↓↓↓

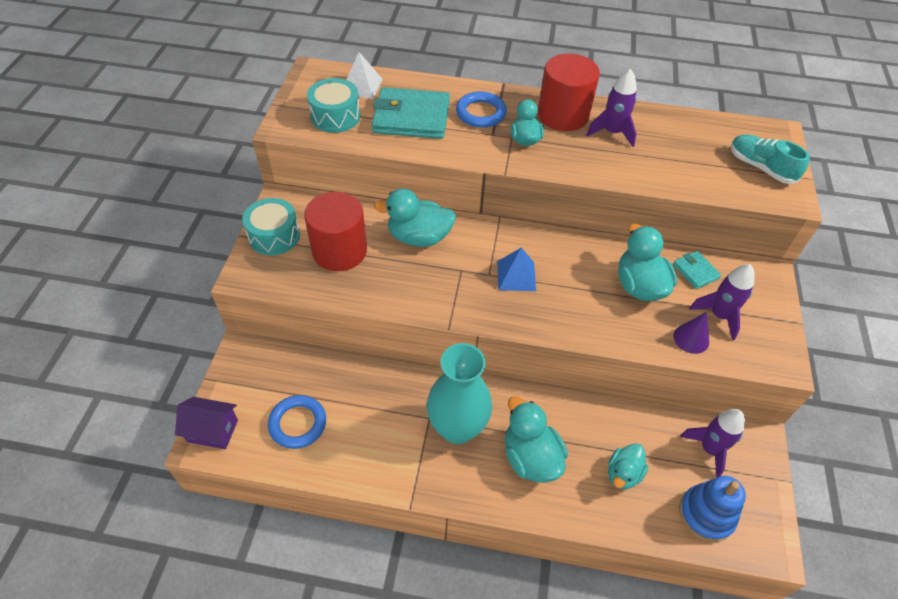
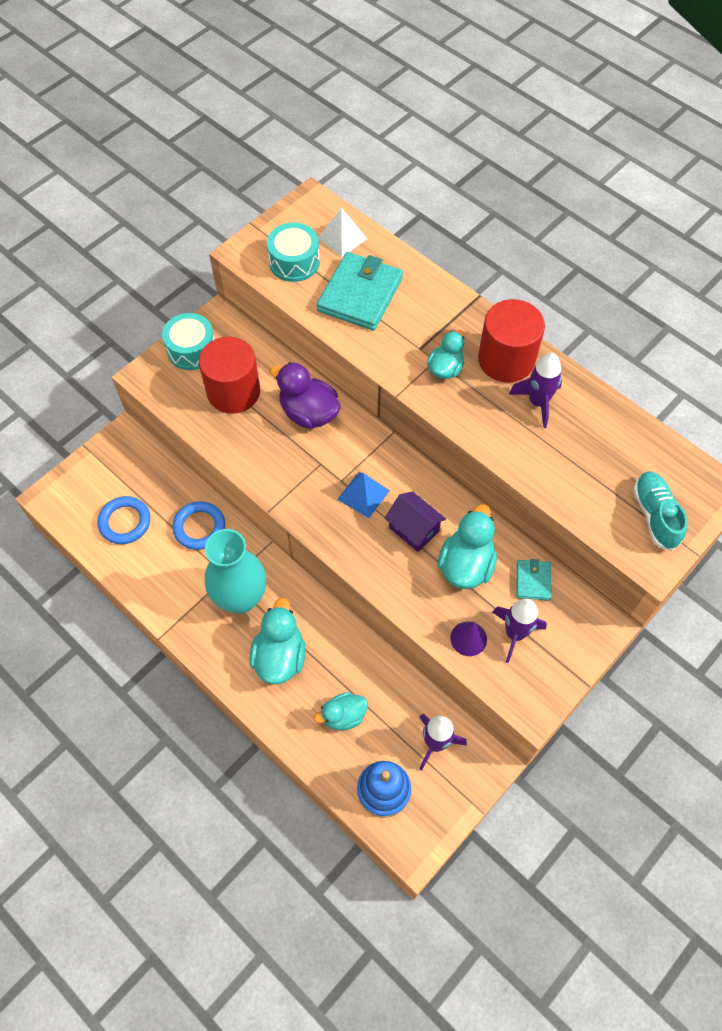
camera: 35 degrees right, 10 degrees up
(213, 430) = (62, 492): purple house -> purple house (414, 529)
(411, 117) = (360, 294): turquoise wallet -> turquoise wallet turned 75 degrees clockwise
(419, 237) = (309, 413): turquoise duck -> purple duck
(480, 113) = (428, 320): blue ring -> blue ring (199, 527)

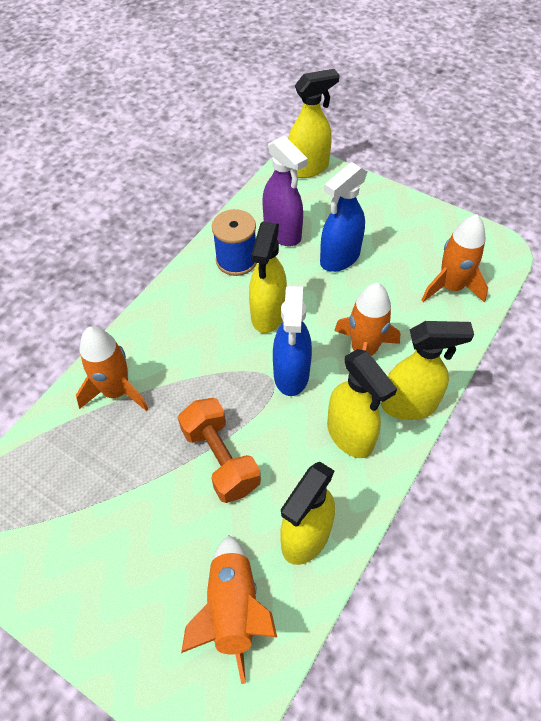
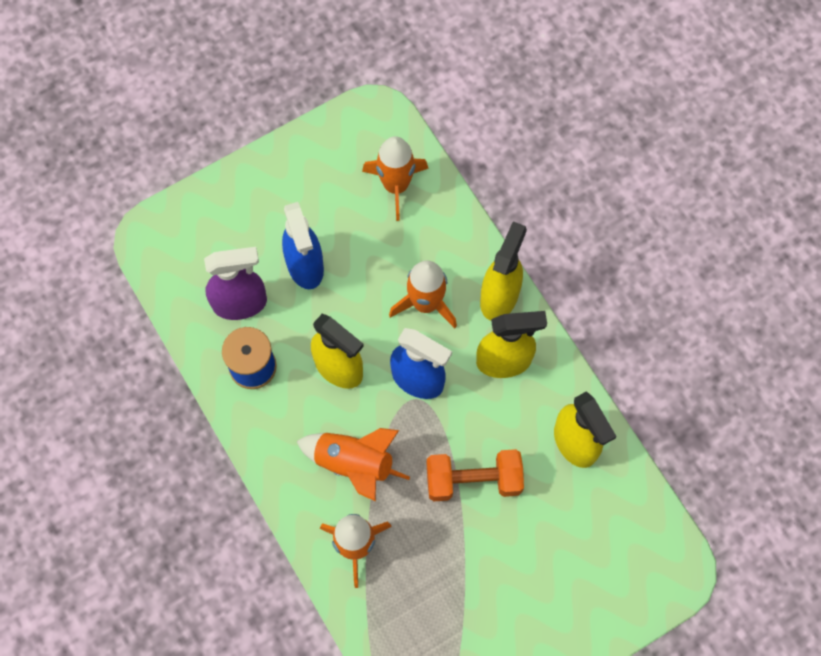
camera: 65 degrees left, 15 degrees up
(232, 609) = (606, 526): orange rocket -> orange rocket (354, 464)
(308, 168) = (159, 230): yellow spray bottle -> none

↑↑↑
↓↓↓

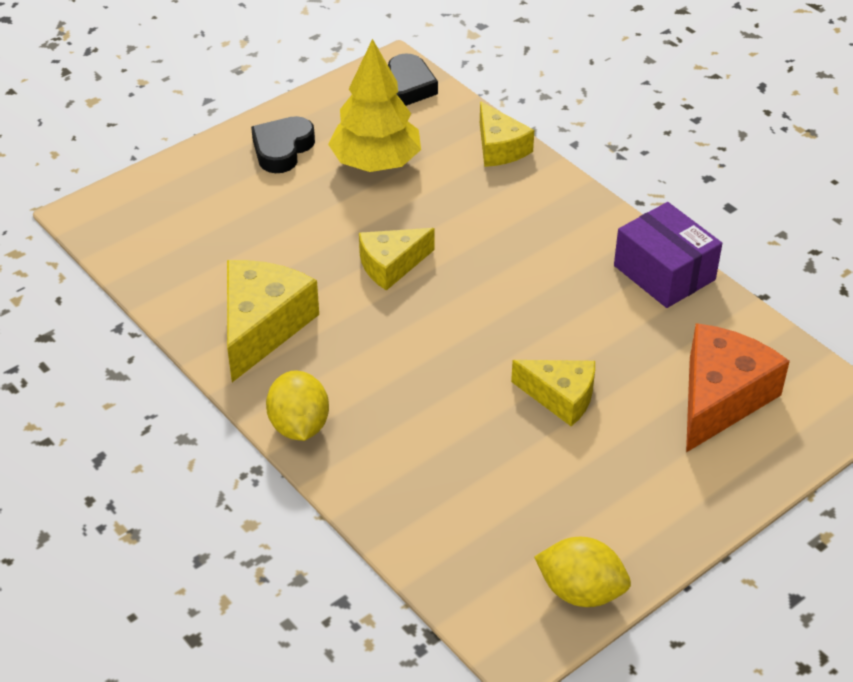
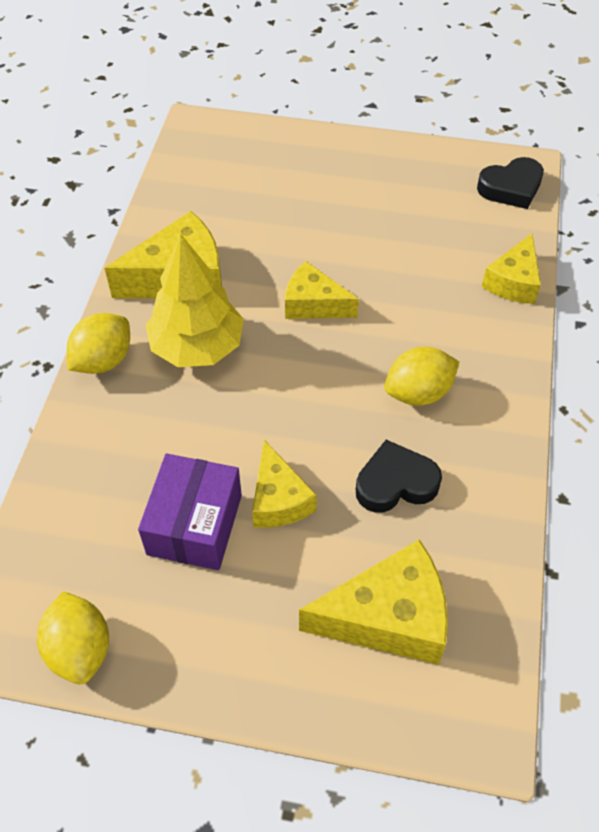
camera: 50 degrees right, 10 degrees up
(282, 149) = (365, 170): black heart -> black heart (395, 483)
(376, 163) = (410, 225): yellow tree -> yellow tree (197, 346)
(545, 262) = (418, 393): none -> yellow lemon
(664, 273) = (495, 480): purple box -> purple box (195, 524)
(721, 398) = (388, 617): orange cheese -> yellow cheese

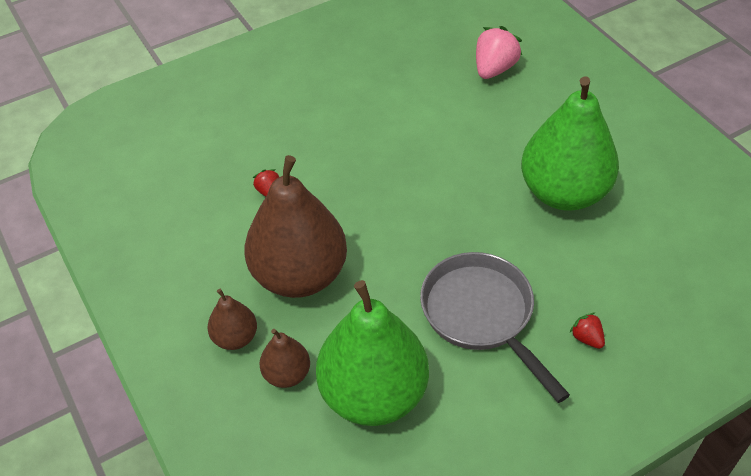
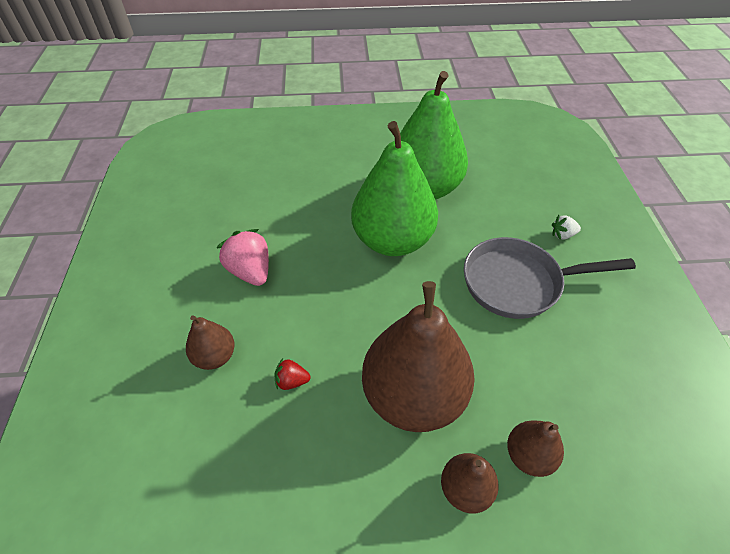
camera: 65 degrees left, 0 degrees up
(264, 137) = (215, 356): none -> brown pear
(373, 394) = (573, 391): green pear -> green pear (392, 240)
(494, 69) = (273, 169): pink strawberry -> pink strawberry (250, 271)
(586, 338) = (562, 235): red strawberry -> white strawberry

↑↑↑

### INSTRUCTIONS TO FOLLOW
For the data above, set down exactly the lines from the line with "camera: 35 degrees right, 10 degrees up" to the line with "(308, 168) = (159, 230): yellow", both included, leaving pictures out.

### COMPLETED EXERCISE
camera: 35 degrees right, 10 degrees up
(213, 430) = (62, 492): purple house -> purple house (414, 529)
(411, 117) = (360, 294): turquoise wallet -> turquoise wallet turned 75 degrees clockwise
(419, 237) = (309, 413): turquoise duck -> purple duck
(480, 113) = (428, 320): blue ring -> blue ring (199, 527)

camera: 65 degrees left, 15 degrees up
(232, 609) = (606, 526): orange rocket -> orange rocket (354, 464)
(308, 168) = (159, 230): yellow spray bottle -> none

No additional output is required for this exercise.